**What needs to be done**
Find all lines in the records that include the word "white", and copy them out.

**Collection entries**
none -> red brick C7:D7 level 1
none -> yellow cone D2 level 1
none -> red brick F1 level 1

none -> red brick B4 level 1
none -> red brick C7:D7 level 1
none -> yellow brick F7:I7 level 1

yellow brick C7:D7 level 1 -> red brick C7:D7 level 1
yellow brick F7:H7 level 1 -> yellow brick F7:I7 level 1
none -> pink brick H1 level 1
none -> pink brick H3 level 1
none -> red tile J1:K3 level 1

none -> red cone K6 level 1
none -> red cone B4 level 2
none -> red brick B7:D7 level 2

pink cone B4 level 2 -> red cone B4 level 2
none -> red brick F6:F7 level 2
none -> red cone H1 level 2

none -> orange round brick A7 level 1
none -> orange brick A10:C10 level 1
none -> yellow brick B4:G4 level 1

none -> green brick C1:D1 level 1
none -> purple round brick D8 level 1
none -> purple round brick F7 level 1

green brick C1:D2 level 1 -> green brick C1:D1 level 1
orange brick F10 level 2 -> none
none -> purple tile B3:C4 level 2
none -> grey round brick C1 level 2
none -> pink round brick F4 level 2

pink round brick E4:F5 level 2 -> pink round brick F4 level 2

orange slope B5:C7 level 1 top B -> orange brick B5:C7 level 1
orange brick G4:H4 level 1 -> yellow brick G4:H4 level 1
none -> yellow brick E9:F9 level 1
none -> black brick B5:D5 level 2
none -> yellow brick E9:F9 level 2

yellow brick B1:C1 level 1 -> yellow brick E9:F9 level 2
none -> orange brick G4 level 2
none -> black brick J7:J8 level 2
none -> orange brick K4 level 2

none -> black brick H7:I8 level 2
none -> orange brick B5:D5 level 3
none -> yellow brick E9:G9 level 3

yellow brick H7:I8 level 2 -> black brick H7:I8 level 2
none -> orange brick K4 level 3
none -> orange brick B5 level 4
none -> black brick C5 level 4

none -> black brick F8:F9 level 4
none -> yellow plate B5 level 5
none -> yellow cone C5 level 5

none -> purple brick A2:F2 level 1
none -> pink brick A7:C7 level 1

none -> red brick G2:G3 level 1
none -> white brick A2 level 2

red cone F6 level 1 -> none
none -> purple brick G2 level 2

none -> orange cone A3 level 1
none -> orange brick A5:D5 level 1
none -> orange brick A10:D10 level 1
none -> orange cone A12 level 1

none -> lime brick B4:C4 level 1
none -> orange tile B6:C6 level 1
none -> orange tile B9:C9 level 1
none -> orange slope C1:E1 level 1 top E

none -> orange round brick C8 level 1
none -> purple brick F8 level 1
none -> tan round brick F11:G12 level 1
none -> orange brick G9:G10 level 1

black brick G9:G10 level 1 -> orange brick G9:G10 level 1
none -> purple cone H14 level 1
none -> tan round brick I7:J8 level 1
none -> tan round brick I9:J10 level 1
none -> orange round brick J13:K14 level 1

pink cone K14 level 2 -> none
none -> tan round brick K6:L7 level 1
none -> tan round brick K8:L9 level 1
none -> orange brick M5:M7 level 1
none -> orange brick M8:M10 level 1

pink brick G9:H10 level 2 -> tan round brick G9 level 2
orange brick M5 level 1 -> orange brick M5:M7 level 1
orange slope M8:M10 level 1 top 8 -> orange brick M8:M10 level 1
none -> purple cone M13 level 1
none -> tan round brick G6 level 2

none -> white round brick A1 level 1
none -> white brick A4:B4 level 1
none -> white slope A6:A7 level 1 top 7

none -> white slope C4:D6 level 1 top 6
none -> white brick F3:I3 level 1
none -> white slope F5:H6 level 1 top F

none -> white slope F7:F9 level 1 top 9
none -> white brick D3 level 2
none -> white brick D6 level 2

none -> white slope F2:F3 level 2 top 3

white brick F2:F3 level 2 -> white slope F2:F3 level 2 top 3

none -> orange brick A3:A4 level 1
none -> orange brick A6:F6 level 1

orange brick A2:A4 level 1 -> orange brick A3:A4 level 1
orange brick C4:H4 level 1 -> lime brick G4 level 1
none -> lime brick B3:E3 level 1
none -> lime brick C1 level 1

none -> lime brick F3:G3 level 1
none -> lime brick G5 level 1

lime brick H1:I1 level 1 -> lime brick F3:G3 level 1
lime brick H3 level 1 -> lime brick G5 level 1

**Your solution**
none -> white brick A2 level 2
none -> white round brick A1 level 1
none -> white brick A4:B4 level 1
none -> white slope A6:A7 level 1 top 7
none -> white slope C4:D6 level 1 top 6
none -> white brick F3:I3 level 1
none -> white slope F5:H6 level 1 top F
none -> white slope F7:F9 level 1 top 9
none -> white brick D3 level 2
none -> white brick D6 level 2
none -> white slope F2:F3 level 2 top 3
white brick F2:F3 level 2 -> white slope F2:F3 level 2 top 3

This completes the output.